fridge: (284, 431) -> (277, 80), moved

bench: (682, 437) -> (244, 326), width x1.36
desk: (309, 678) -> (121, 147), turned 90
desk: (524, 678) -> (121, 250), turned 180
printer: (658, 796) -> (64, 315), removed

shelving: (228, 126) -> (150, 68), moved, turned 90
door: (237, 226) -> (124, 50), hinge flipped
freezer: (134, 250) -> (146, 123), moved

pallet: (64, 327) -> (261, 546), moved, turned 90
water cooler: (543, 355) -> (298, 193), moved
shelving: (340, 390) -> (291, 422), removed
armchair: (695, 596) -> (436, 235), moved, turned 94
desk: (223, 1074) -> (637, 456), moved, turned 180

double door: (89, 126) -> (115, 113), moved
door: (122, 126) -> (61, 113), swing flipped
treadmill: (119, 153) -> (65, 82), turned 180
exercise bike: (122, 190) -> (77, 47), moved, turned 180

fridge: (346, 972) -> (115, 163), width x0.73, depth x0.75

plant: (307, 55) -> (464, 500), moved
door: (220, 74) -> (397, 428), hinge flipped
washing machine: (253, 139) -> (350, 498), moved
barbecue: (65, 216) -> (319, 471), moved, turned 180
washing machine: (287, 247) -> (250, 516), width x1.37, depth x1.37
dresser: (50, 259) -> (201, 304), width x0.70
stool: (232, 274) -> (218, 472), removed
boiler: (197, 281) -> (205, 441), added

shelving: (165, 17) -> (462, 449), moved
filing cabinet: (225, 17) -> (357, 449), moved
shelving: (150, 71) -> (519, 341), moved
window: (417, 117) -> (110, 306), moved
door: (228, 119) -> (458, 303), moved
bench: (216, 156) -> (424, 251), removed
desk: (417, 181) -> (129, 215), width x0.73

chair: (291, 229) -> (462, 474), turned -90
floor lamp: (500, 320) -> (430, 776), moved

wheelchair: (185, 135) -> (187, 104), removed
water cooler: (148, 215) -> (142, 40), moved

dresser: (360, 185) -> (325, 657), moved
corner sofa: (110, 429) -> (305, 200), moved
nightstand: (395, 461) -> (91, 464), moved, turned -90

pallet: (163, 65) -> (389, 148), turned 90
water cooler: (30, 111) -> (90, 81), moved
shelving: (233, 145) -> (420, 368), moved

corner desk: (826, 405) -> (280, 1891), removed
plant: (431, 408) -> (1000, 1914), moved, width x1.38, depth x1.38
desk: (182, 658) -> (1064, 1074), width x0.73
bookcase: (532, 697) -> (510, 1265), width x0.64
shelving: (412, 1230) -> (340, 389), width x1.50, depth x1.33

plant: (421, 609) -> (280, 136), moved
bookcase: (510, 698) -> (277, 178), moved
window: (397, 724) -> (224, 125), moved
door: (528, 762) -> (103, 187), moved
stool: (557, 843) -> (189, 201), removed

### What needs to be done
Reproduce, word for word and in full, only the lines above that start at the line with "door: (237, 226) -> (124, 50), hinge flipped" and run through the line with "double door: (89, 126) -> (115, 113), moved", both ends included.

### Task answer
door: (237, 226) -> (124, 50), hinge flipped
freezer: (134, 250) -> (146, 123), moved

pallet: (64, 327) -> (261, 546), moved, turned 90
water cooler: (543, 355) -> (298, 193), moved
shelving: (340, 390) -> (291, 422), removed
armchair: (695, 596) -> (436, 235), moved, turned 94
desk: (223, 1074) -> (637, 456), moved, turned 180

double door: (89, 126) -> (115, 113), moved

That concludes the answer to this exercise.